### ACTION ITEM
Transcription, pictures excluded: write out the data below exactly.
------ STORED DATA ------
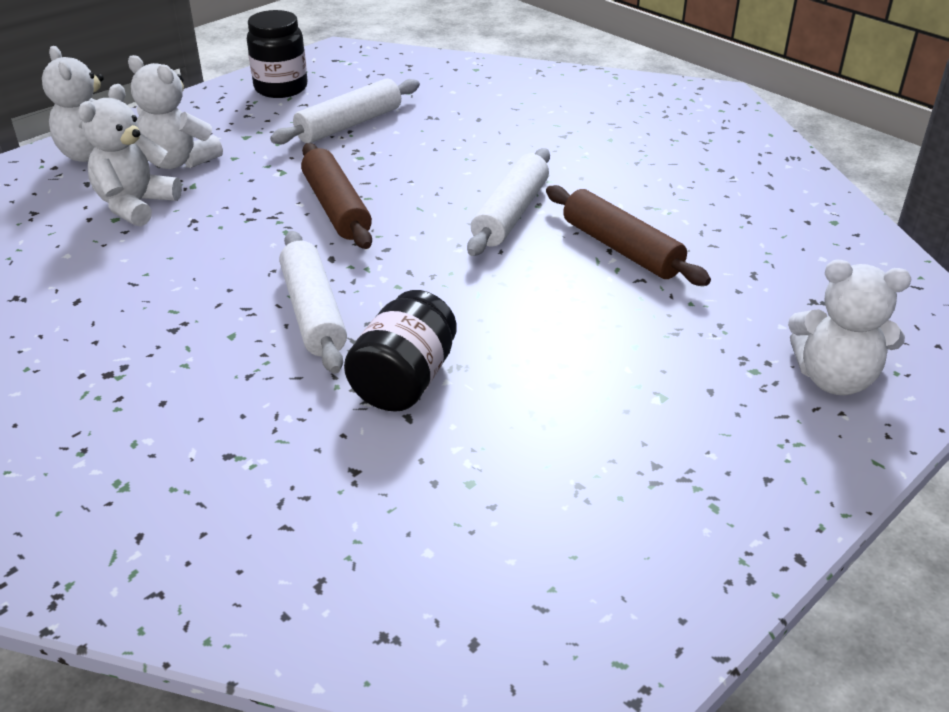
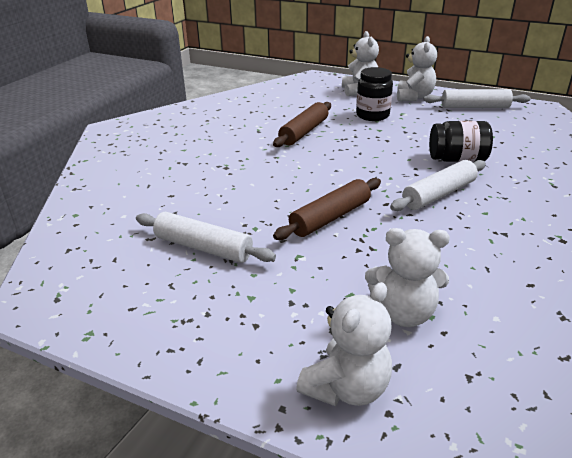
camera: 110 degrees left, 5 degrees down
(178, 162) = (319, 320): white teddy bear -> white teddy bear (414, 97)
(281, 88) = (138, 312): black jar -> black jar (372, 115)
(511, 214) = (292, 162): white rolling pin -> white rolling pin (474, 107)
------
### WRITTEN RESPONSE
camera: 110 degrees left, 5 degrees down
(178, 162) = (319, 320): white teddy bear -> white teddy bear (414, 97)
(281, 88) = (138, 312): black jar -> black jar (372, 115)
(511, 214) = (292, 162): white rolling pin -> white rolling pin (474, 107)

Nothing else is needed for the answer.